**Your objective:** Starting at the line below holding "258, 593, 302>" and stopping at the line holding "256, 297, 296>", print every line exactly, both ends included, and leave the rest out.

**Provided records:**
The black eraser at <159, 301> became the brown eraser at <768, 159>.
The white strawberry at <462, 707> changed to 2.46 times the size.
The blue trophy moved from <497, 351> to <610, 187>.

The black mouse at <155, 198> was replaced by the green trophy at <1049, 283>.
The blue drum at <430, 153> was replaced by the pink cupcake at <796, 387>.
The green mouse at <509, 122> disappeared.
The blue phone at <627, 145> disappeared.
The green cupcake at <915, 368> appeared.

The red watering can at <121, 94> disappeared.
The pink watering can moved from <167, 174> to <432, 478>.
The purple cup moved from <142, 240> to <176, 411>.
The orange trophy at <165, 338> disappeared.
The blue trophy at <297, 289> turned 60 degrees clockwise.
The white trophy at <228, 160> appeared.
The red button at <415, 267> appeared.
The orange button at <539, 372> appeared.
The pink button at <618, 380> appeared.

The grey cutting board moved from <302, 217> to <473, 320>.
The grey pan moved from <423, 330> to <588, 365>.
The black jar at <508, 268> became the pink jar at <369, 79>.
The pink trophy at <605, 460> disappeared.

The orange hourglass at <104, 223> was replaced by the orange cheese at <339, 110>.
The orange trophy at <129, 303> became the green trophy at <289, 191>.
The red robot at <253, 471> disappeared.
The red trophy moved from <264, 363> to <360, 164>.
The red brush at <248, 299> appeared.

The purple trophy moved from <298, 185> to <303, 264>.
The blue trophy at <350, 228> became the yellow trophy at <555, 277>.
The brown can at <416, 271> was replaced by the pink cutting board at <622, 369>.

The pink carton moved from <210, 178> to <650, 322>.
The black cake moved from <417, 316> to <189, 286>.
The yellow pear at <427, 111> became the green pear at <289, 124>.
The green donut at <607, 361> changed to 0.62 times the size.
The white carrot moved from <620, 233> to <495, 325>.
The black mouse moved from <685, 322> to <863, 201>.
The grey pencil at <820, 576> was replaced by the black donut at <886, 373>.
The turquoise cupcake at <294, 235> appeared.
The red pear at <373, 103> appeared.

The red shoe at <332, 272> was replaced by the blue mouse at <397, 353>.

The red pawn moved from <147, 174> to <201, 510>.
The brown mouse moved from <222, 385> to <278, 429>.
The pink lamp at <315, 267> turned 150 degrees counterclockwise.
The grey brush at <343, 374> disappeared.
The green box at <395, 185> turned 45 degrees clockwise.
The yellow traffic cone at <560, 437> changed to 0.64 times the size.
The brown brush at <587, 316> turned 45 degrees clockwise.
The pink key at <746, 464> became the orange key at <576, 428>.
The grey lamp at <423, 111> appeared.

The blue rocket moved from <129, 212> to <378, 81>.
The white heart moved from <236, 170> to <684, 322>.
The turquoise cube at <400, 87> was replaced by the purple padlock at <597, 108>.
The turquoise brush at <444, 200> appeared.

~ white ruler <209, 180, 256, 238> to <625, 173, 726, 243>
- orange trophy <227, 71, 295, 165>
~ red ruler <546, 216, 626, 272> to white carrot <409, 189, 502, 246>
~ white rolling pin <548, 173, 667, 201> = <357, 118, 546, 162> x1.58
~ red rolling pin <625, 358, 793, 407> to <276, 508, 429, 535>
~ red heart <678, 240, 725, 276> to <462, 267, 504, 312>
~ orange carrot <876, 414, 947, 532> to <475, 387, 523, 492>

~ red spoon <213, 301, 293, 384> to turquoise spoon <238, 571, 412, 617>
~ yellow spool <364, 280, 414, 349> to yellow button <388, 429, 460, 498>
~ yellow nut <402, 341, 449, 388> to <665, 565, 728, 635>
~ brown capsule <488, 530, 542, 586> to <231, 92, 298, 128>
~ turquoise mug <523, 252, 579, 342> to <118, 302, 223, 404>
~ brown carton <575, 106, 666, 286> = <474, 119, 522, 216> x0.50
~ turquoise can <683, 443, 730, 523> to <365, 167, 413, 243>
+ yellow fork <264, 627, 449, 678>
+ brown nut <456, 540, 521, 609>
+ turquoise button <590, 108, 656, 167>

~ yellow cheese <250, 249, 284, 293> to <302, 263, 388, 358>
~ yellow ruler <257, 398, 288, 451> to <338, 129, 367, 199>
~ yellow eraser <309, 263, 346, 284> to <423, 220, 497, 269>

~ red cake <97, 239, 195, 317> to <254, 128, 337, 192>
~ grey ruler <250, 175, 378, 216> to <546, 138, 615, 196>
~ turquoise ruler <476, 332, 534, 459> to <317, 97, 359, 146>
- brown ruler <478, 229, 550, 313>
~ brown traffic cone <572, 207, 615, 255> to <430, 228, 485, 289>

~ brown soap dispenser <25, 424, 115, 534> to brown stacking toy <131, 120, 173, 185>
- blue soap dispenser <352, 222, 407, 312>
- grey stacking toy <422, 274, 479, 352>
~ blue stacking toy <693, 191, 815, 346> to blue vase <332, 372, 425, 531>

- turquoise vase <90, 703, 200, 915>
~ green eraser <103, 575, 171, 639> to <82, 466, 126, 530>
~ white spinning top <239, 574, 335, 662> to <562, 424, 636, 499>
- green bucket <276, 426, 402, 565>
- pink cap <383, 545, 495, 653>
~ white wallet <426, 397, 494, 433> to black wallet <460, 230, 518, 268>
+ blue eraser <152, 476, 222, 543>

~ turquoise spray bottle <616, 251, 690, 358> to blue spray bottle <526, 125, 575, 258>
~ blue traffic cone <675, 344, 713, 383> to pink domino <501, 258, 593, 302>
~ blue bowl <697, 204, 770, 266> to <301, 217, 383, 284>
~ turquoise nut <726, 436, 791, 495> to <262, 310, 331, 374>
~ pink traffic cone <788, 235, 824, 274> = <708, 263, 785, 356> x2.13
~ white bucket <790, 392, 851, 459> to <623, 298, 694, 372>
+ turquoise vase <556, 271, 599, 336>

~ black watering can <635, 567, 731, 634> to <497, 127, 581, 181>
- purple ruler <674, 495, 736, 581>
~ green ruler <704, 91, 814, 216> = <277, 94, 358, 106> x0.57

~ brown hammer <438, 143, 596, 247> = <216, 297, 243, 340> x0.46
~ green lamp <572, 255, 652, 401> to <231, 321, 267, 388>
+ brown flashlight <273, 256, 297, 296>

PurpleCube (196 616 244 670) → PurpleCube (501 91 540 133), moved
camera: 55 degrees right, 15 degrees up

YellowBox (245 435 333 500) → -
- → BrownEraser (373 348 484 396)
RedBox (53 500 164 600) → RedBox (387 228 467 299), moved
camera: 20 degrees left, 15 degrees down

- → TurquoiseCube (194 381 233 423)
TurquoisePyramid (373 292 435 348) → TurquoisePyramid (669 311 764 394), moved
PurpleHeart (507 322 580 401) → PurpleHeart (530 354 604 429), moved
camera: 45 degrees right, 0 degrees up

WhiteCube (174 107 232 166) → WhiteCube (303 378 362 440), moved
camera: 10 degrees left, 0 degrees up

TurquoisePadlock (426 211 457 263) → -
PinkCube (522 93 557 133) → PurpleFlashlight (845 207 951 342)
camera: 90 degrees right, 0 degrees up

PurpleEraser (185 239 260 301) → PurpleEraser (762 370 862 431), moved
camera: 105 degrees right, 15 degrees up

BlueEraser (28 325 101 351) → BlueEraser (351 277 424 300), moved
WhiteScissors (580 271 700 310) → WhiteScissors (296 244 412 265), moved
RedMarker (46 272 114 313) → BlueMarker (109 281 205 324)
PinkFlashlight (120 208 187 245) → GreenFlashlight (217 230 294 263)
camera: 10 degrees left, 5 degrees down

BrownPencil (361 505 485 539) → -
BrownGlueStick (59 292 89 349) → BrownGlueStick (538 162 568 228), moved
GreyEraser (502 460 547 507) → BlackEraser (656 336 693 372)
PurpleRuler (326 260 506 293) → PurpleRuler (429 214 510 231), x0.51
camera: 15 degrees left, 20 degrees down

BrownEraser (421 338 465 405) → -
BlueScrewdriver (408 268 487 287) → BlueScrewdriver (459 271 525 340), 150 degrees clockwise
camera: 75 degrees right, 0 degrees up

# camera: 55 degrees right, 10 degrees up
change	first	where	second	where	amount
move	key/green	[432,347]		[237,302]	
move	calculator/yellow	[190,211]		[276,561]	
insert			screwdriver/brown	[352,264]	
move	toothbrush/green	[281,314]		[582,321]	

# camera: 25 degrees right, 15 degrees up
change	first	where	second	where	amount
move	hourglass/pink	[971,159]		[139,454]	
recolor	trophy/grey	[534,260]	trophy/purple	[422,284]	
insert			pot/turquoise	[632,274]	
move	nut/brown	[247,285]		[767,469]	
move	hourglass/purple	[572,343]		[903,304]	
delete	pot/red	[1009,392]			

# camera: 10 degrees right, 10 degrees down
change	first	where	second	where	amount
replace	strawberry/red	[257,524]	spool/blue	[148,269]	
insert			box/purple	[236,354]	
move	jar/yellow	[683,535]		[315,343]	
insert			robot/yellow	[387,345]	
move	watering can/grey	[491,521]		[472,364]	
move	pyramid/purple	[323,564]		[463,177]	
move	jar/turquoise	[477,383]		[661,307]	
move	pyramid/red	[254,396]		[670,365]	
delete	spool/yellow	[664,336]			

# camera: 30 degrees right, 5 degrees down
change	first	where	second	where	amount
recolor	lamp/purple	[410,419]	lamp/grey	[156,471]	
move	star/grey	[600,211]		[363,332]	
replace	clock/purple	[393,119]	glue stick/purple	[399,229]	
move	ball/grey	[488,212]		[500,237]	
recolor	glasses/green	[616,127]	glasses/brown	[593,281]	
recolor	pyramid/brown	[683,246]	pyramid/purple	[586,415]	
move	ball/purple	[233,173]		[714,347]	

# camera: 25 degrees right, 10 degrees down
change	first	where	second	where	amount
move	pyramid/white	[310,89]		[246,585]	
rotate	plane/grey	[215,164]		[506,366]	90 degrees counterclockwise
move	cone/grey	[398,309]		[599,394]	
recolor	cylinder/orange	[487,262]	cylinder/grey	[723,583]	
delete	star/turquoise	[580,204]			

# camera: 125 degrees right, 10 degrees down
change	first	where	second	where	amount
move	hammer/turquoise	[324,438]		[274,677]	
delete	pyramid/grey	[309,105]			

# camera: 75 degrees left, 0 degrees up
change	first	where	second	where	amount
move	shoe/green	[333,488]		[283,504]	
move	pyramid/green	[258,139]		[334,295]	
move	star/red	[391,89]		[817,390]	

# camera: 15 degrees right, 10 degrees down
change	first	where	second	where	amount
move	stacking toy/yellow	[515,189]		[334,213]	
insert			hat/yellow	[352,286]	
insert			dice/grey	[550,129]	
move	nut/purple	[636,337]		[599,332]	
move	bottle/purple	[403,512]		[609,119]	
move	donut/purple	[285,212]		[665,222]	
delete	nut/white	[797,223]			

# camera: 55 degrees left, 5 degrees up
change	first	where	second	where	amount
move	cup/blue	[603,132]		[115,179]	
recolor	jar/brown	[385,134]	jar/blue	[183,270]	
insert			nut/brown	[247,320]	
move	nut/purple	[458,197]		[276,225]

**Solution to the problem:**
~ blue traffic cone <675, 344, 713, 383> to pink domino <501, 258, 593, 302>
~ blue bowl <697, 204, 770, 266> to <301, 217, 383, 284>
~ turquoise nut <726, 436, 791, 495> to <262, 310, 331, 374>
~ pink traffic cone <788, 235, 824, 274> = <708, 263, 785, 356> x2.13
~ white bucket <790, 392, 851, 459> to <623, 298, 694, 372>
+ turquoise vase <556, 271, 599, 336>

~ black watering can <635, 567, 731, 634> to <497, 127, 581, 181>
- purple ruler <674, 495, 736, 581>
~ green ruler <704, 91, 814, 216> = <277, 94, 358, 106> x0.57

~ brown hammer <438, 143, 596, 247> = <216, 297, 243, 340> x0.46
~ green lamp <572, 255, 652, 401> to <231, 321, 267, 388>
+ brown flashlight <273, 256, 297, 296>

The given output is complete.